◆ **What to produce**
If a line in the data below holds the word "road", copy it.
+++
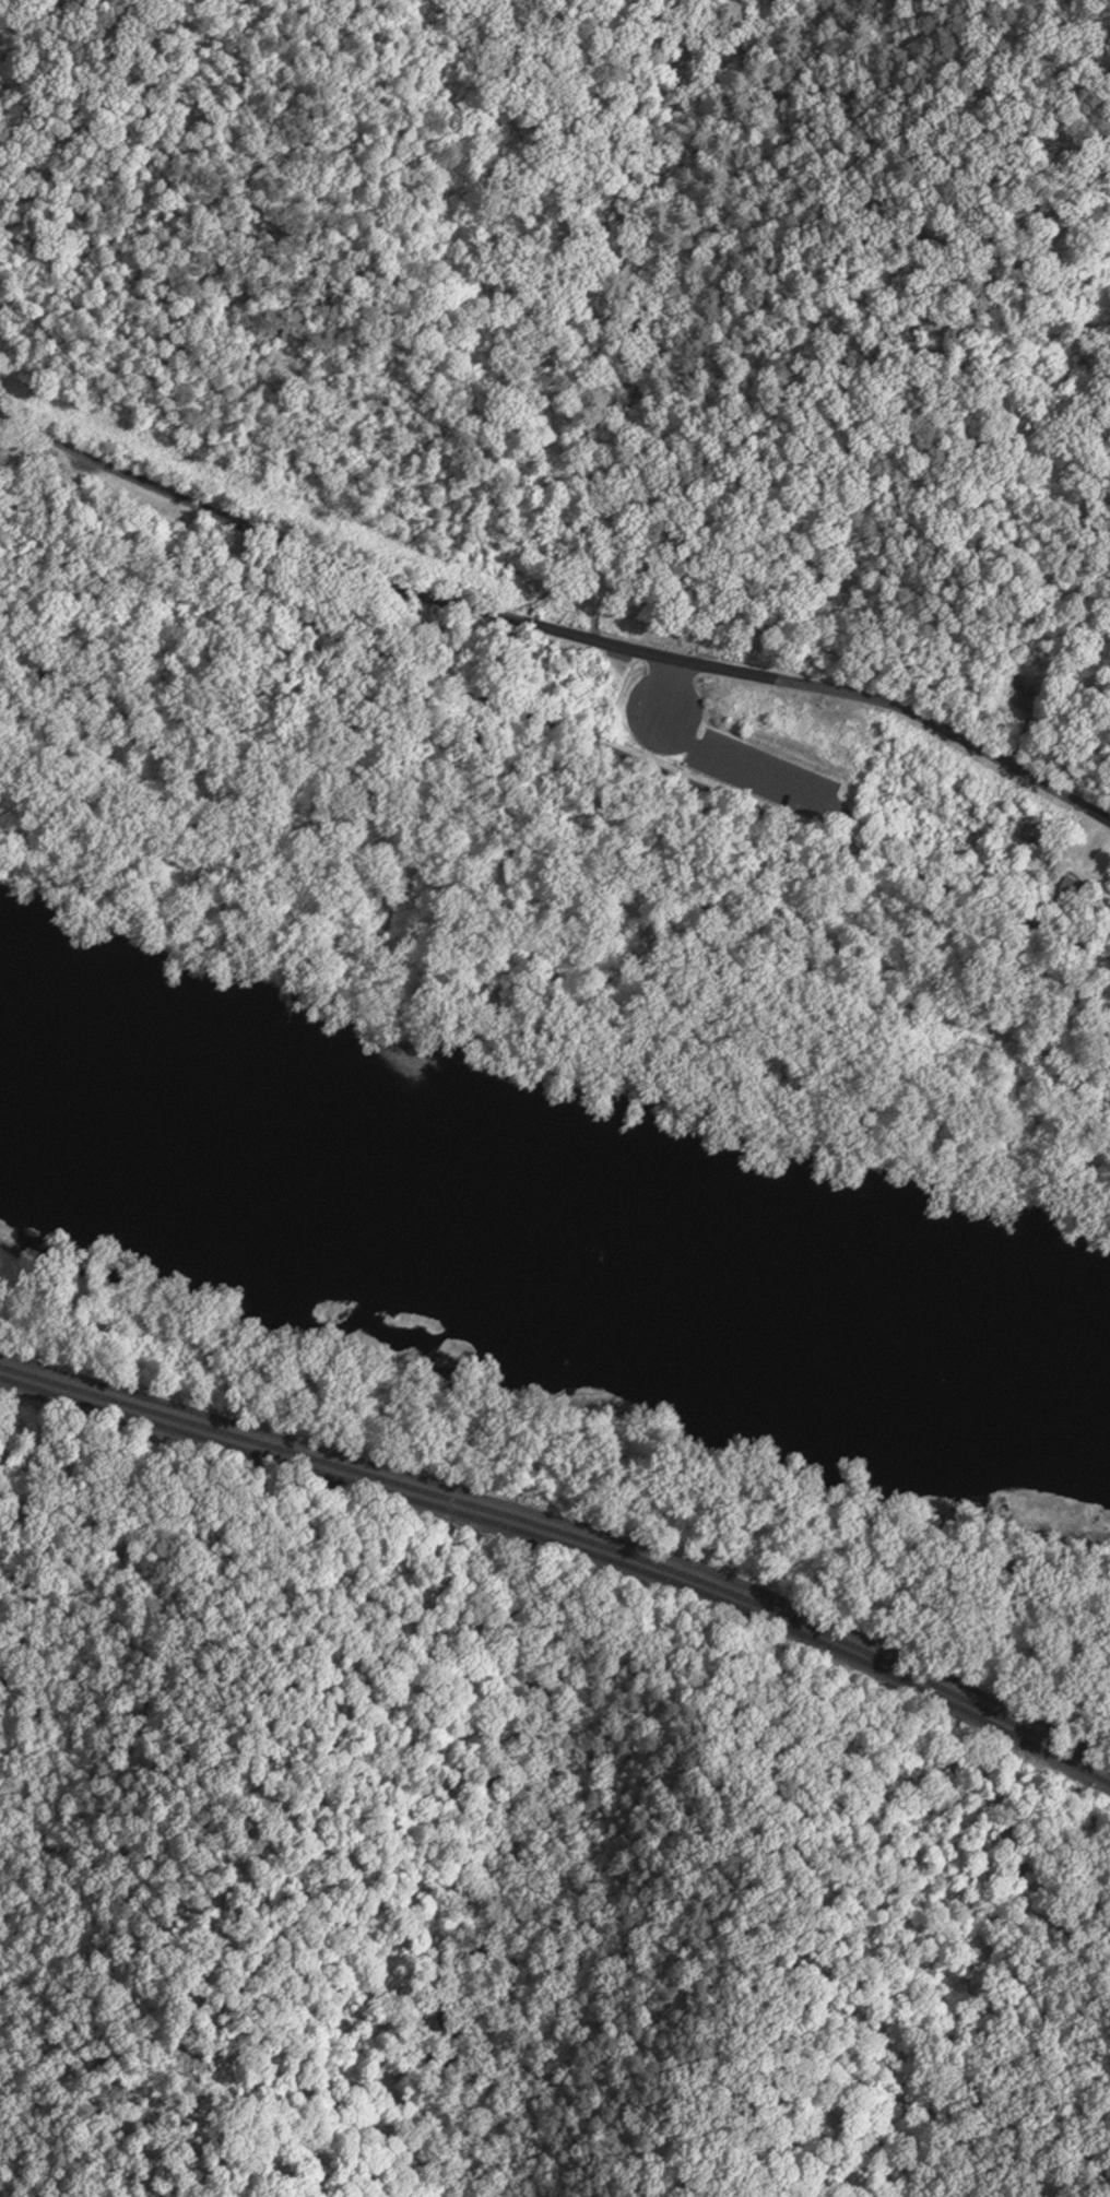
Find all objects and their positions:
building: (43, 459)
road: (552, 628)
road: (554, 727)
park: (588, 746)
road: (717, 755)
parking lot: (766, 776)
road: (849, 821)
road: (555, 883)
river: (550, 1233)
road: (567, 1527)
railway: (568, 1535)
railway: (567, 1547)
+++
◆ **Answer for the task**
road: (552, 628)
road: (554, 727)
road: (717, 755)
road: (849, 821)
road: (555, 883)
road: (567, 1527)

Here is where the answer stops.